● **Assignment**
The records below are to be repeated exactly, minus any pictures.

(Beginning of Exercise materials)

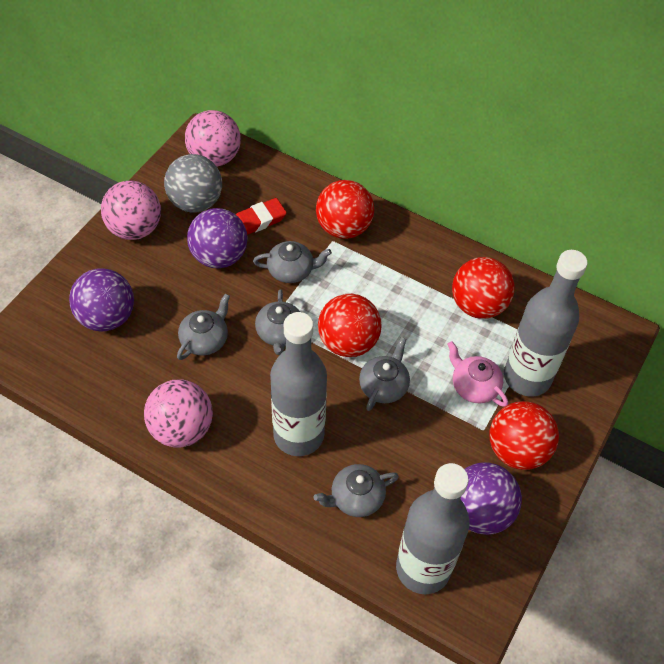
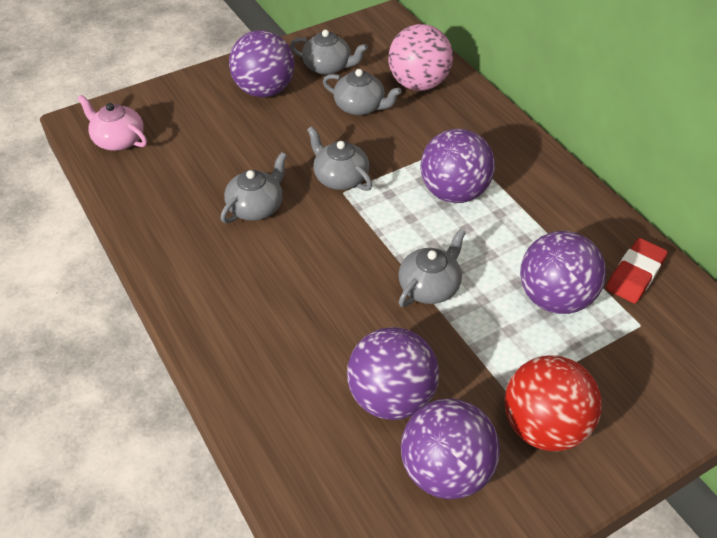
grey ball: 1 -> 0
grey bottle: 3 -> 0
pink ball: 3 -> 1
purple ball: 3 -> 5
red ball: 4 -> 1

(End of Exercise materials)

● **Completed task**
grey ball: 1 -> 0
grey bottle: 3 -> 0
pink ball: 3 -> 1
purple ball: 3 -> 5
red ball: 4 -> 1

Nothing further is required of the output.